Exercise objective ▸
An exact copy of all the data is needed, with every picture left out.
Top of Data excerpts
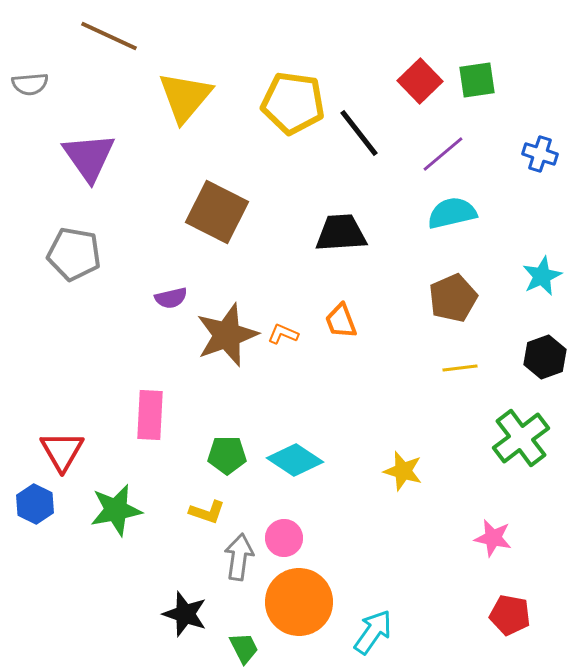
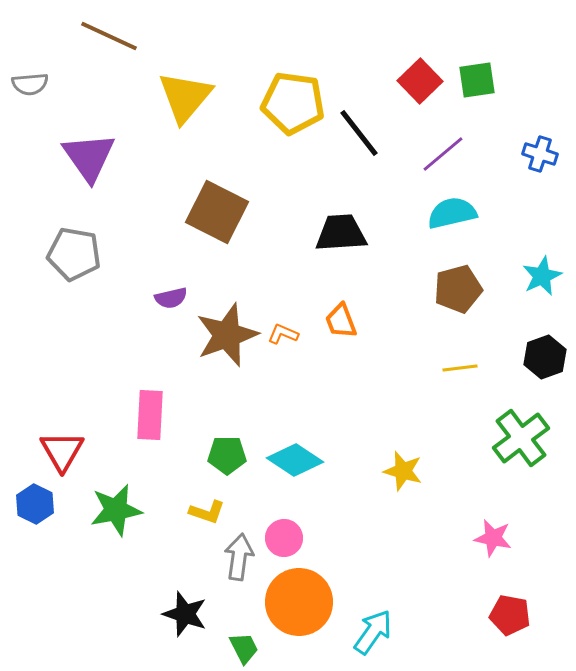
brown pentagon: moved 5 px right, 9 px up; rotated 9 degrees clockwise
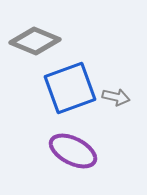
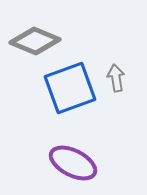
gray arrow: moved 19 px up; rotated 112 degrees counterclockwise
purple ellipse: moved 12 px down
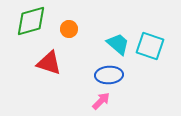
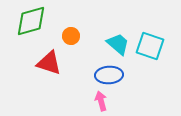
orange circle: moved 2 px right, 7 px down
pink arrow: rotated 60 degrees counterclockwise
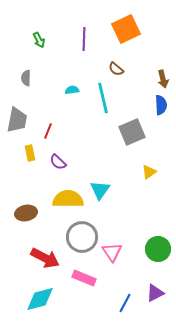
Bottom of Data excerpts
Task result ▸
brown pentagon: moved 5 px right, 9 px up; rotated 9 degrees clockwise
gray arrow: moved 19 px up; rotated 112 degrees counterclockwise
purple ellipse: moved 12 px down
orange circle: moved 2 px right, 7 px down
pink arrow: rotated 60 degrees counterclockwise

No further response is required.